> **Task directions**: Using the data below, return the stretch from the line that contains "(250, 228) = (547, 378): yellow spool -> none" through the line that contains "(484, 223) = (465, 528): red", both included, exactly as it stands and nothing beyond it.

Stored items
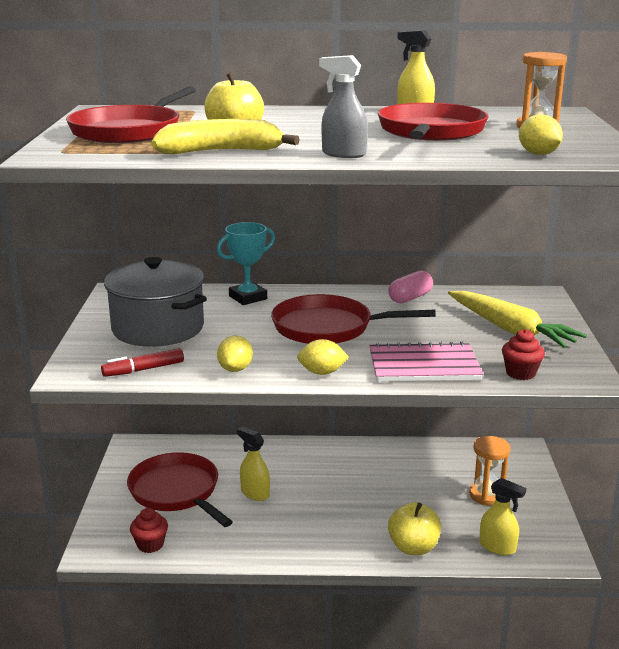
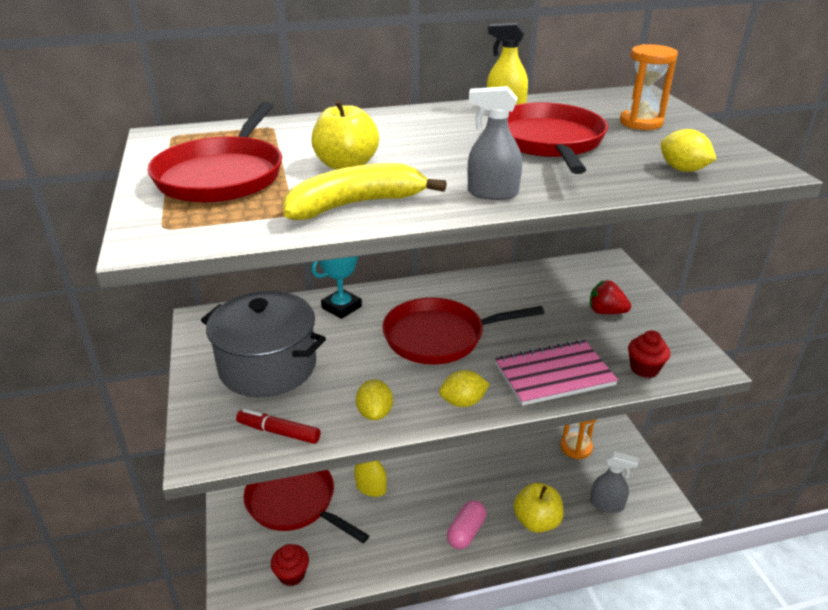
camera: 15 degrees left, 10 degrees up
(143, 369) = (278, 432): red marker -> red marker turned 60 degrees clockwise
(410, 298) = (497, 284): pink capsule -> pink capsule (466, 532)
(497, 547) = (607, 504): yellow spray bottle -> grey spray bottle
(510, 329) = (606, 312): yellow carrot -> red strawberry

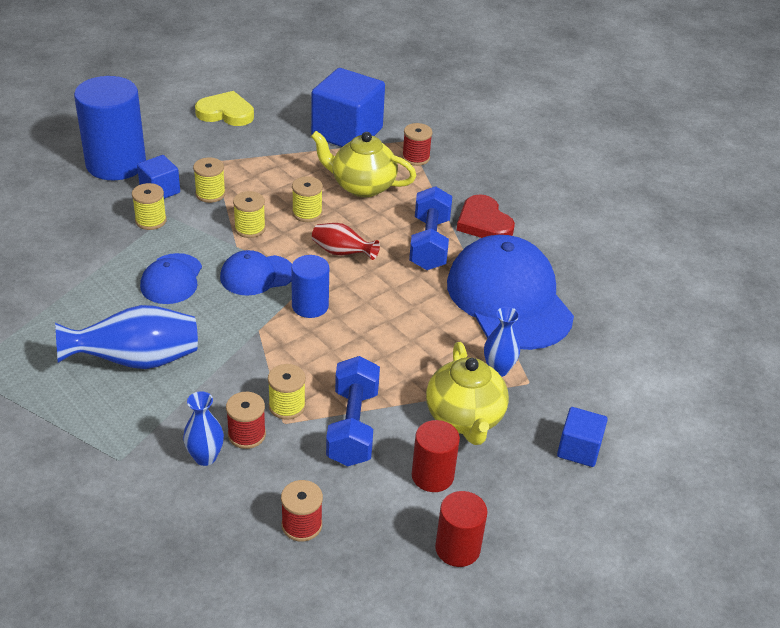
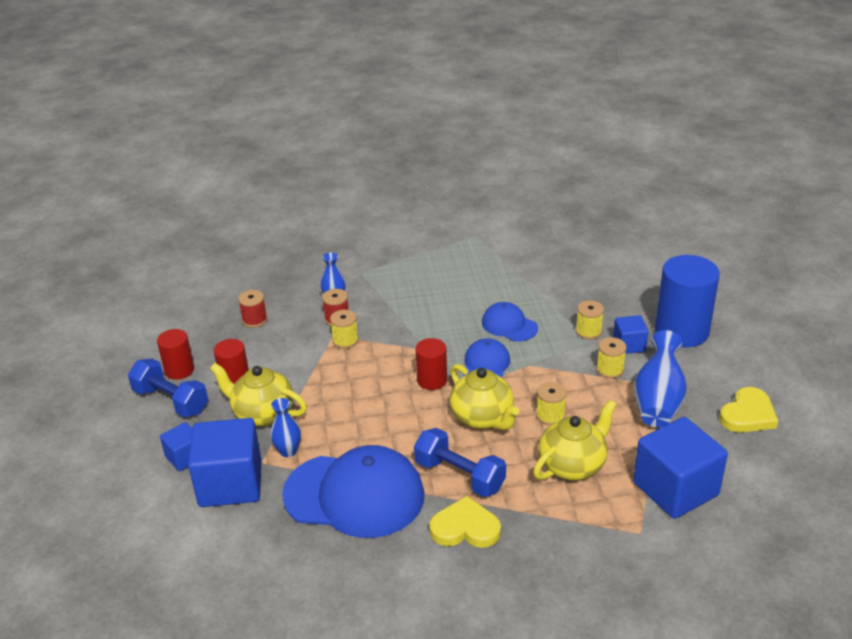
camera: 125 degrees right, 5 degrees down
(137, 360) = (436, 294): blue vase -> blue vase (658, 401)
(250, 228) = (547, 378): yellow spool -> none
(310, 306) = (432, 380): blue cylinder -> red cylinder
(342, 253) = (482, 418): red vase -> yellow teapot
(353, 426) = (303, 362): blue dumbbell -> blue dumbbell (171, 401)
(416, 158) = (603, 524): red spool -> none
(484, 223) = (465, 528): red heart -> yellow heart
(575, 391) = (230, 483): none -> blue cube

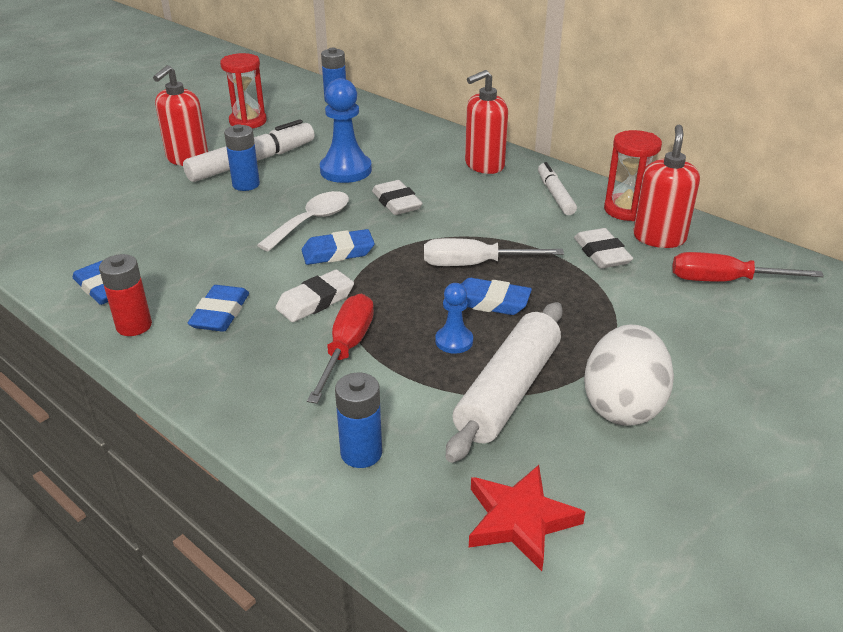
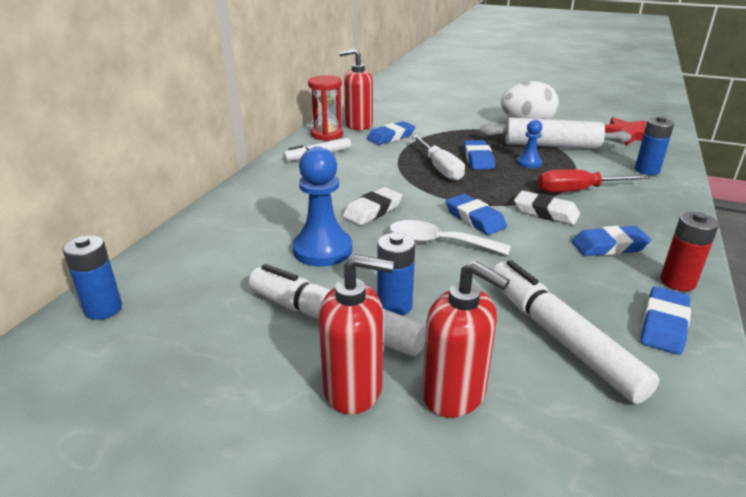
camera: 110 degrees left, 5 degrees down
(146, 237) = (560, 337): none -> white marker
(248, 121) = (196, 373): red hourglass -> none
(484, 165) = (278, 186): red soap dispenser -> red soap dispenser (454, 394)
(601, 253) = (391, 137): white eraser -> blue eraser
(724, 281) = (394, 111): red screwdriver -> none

---

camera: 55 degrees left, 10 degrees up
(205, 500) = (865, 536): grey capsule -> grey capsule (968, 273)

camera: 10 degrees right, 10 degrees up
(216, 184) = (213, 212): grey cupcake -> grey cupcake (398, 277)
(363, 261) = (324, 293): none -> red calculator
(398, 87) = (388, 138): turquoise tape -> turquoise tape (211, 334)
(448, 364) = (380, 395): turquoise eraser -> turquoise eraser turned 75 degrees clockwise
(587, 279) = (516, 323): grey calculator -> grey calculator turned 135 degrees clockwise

> **Task answer**:
(250, 228) = (547, 378): yellow spool -> none
(310, 306) = (432, 380): blue cylinder -> red cylinder
(342, 253) = (482, 418): red vase -> yellow teapot
(353, 426) = (303, 362): blue dumbbell -> blue dumbbell (171, 401)
(416, 158) = (603, 524): red spool -> none
(484, 223) = (465, 528): red heart -> yellow heart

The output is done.